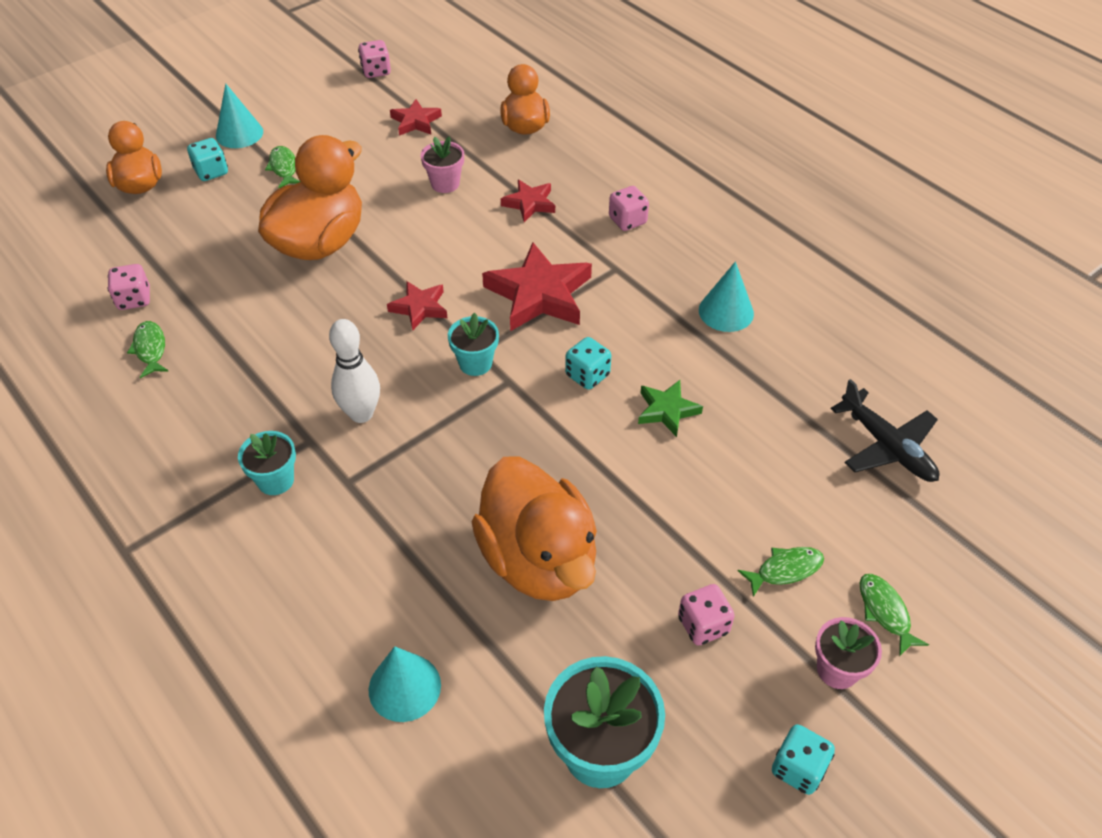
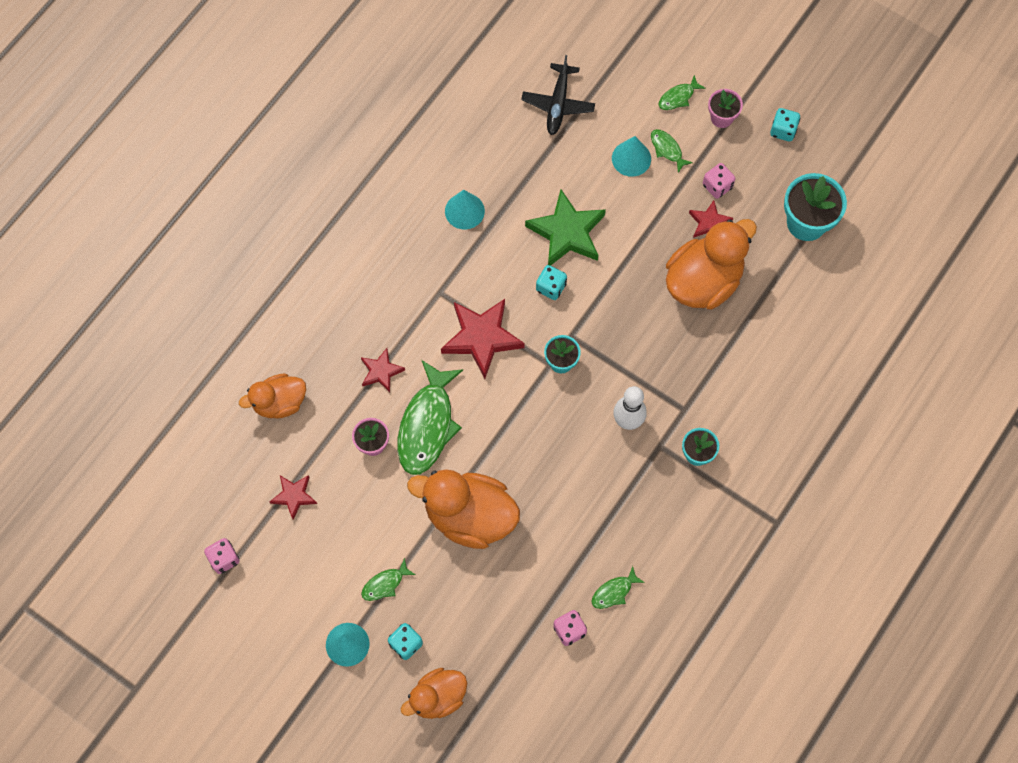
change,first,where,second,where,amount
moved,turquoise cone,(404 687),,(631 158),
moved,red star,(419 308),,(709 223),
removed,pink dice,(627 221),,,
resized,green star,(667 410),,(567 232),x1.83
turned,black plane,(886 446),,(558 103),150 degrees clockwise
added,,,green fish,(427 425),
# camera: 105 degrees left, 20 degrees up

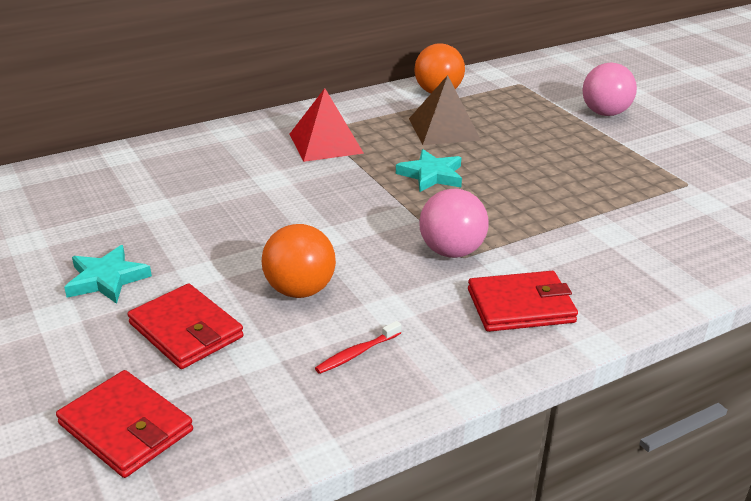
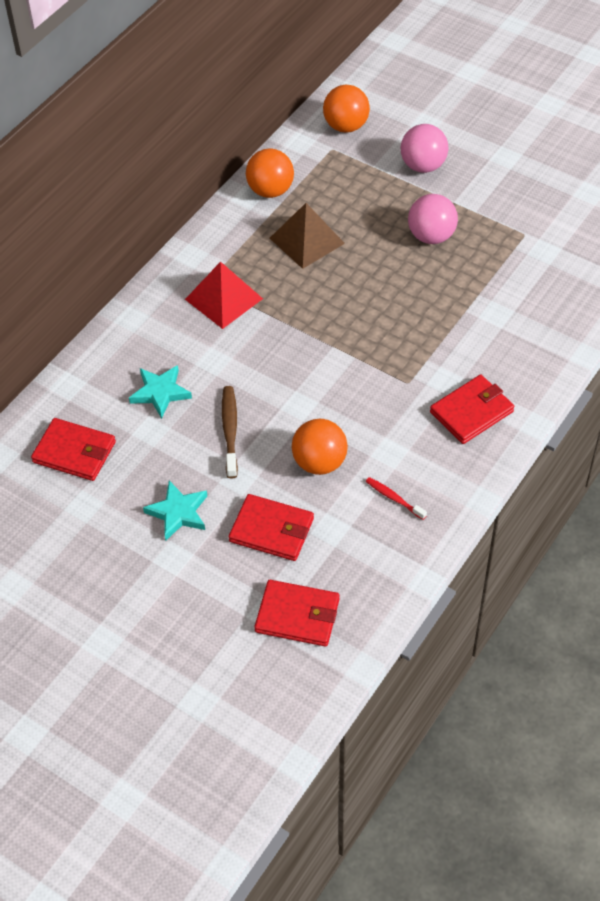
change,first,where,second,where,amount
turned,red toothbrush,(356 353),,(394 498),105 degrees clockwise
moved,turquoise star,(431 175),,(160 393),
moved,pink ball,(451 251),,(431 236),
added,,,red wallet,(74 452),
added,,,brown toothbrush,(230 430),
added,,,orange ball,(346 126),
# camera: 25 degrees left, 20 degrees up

━━━━━━

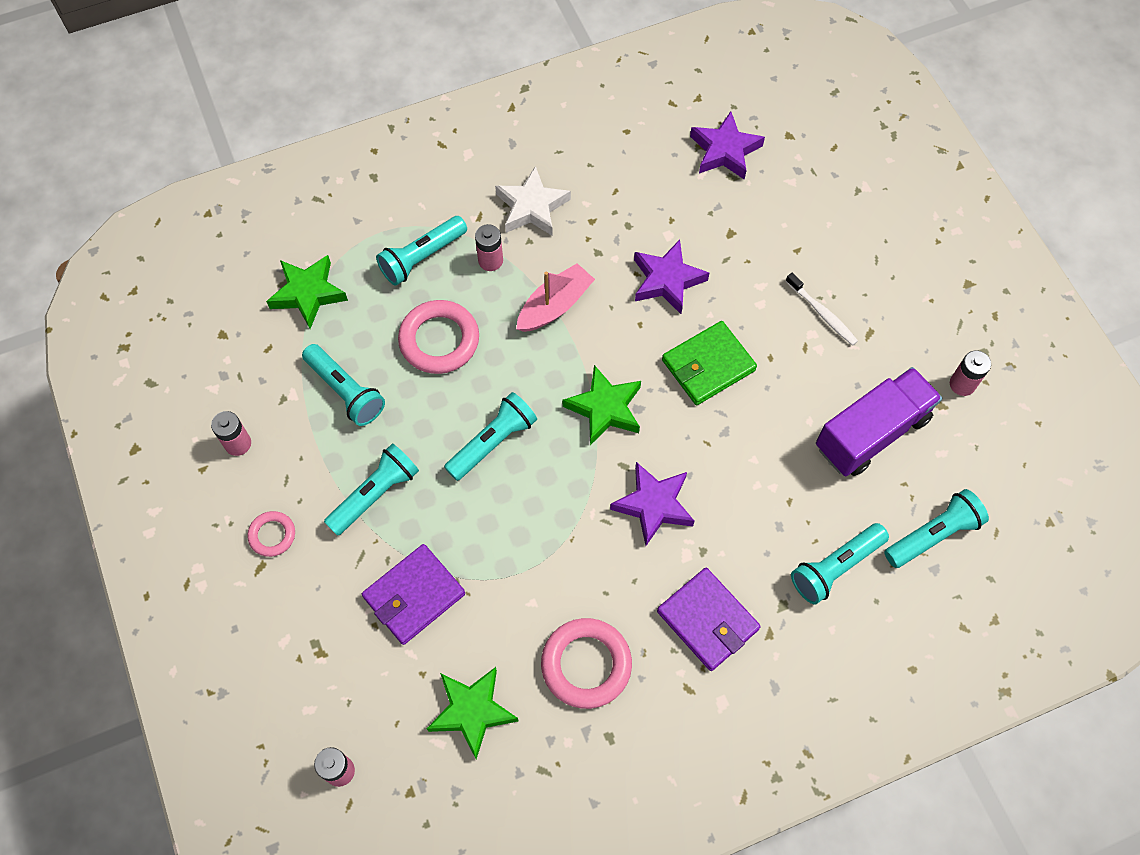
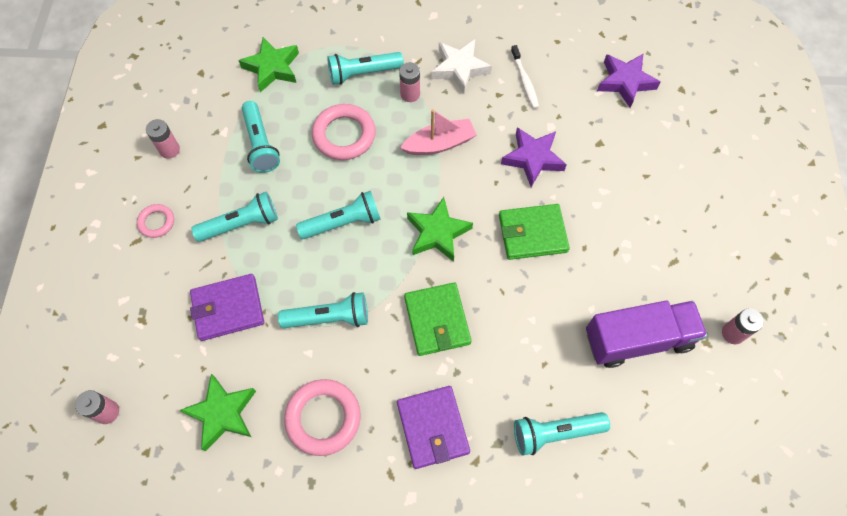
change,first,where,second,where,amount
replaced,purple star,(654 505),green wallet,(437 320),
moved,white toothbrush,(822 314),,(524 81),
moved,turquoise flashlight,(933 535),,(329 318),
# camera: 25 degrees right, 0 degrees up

━━━━━━

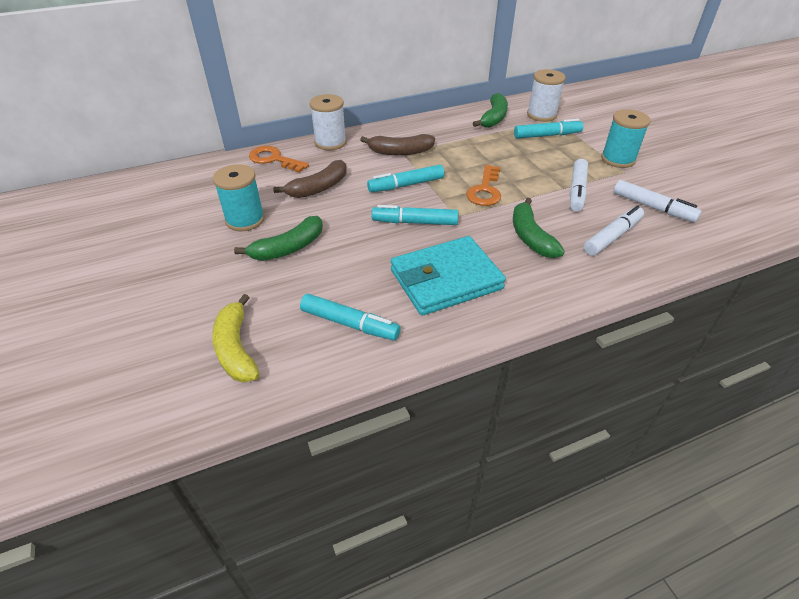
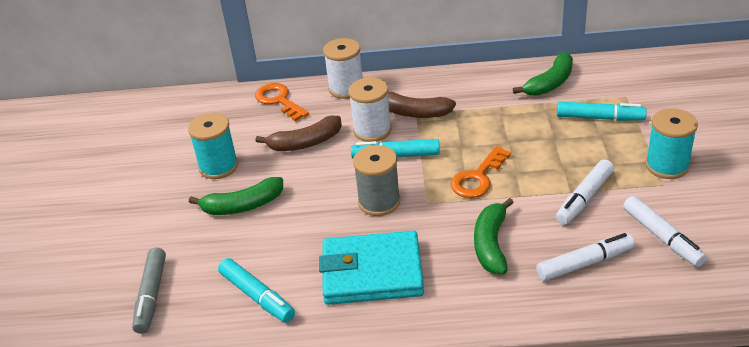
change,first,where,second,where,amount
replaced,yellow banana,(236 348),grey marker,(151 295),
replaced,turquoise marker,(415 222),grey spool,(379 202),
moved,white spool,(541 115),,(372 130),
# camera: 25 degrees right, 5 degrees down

━━━━━━

**Problem details**: Looking at the listing above, how many of its lines contain "replaced"? Say only the number.

**Task result**: 3